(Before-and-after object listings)
....

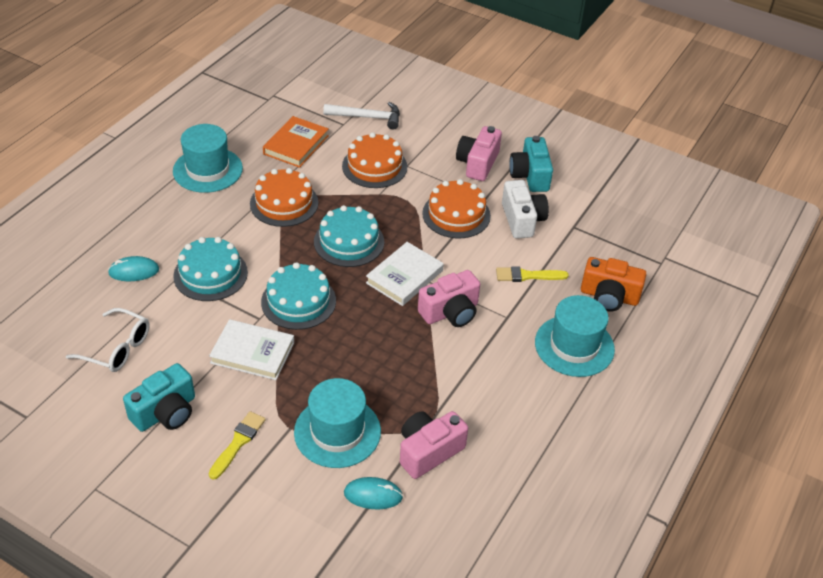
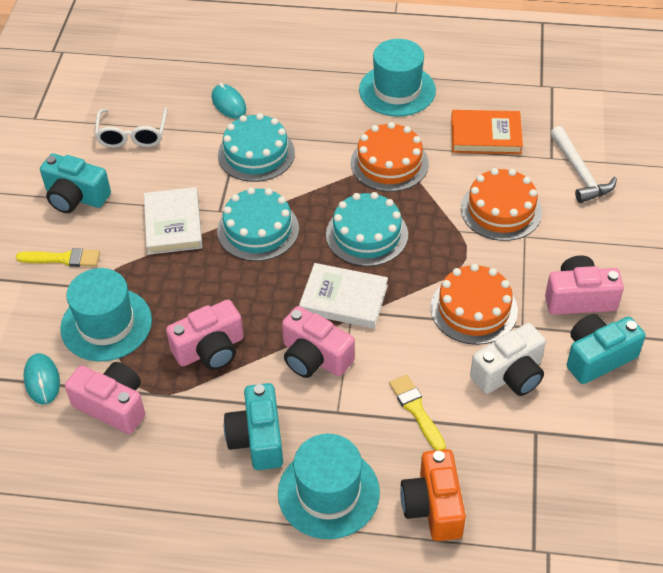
camera: 70 degrees right, 5 degrees up
(406, 371) = (210, 349): none -> pink camera
(508, 369) = (257, 438): none -> turquoise camera

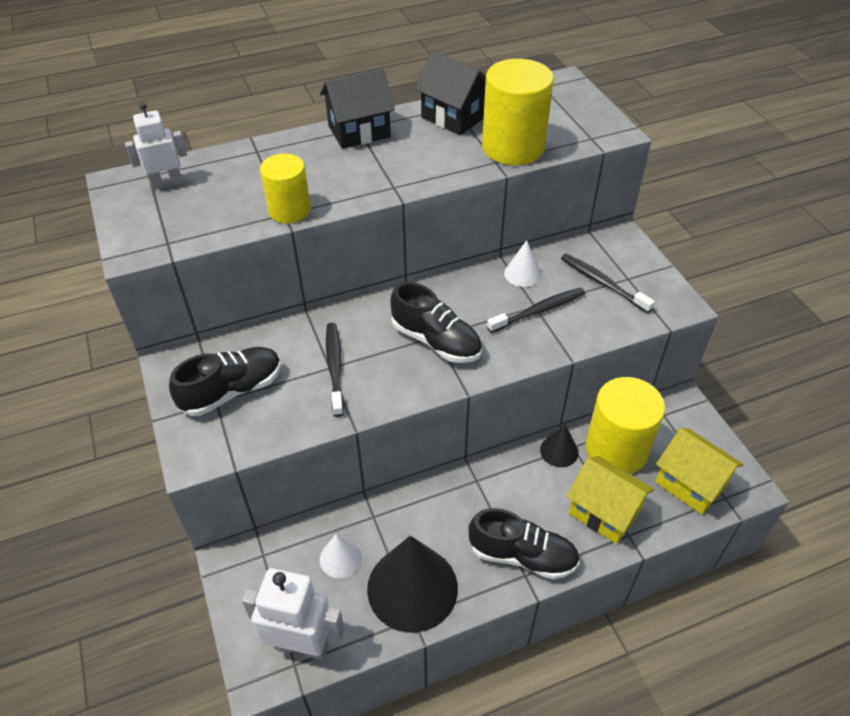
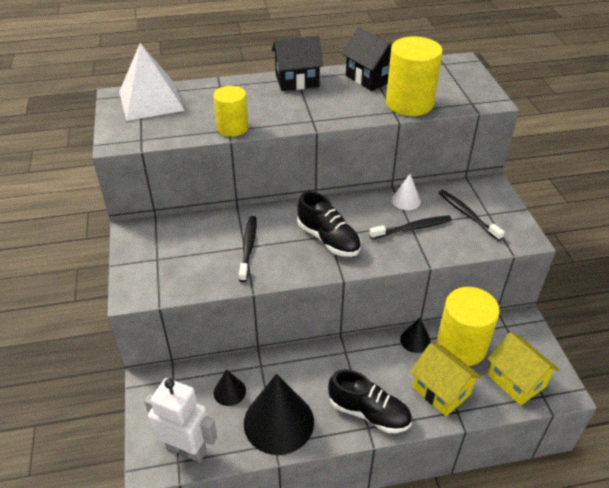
camera: 10 degrees right, 5 degrees down
(167, 183) = (151, 100): white robot -> white pyramid
(232, 391) = (170, 253): black shoe -> none
(340, 558) = (229, 391): white cone -> black cone

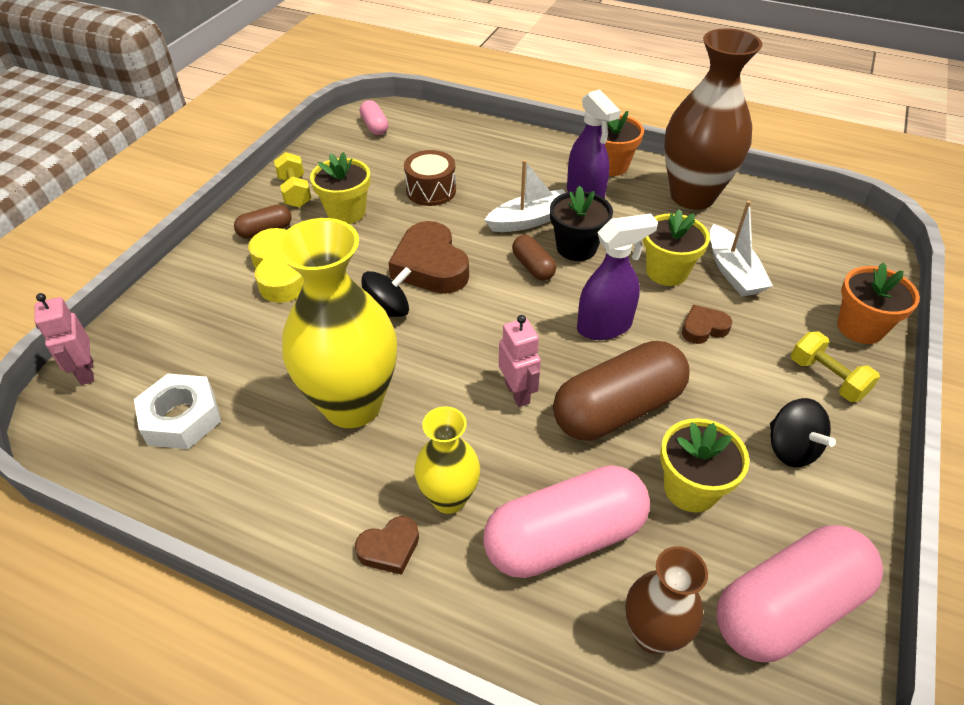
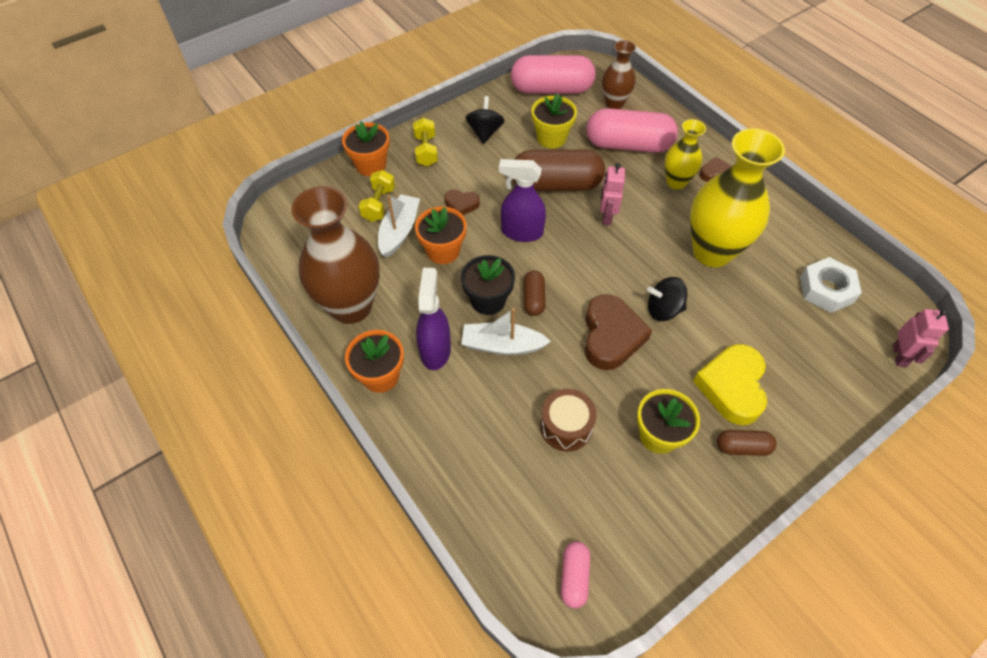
camera: 150 degrees left, 10 degrees up
(295, 192) = (701, 493): yellow dumbbell -> yellow dumbbell (379, 204)
(667, 272) = (443, 251): yellow flower pot -> orange flower pot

....

Problem statement:
Check each line above for "right" and please state only how many have it.

Output of the task:
2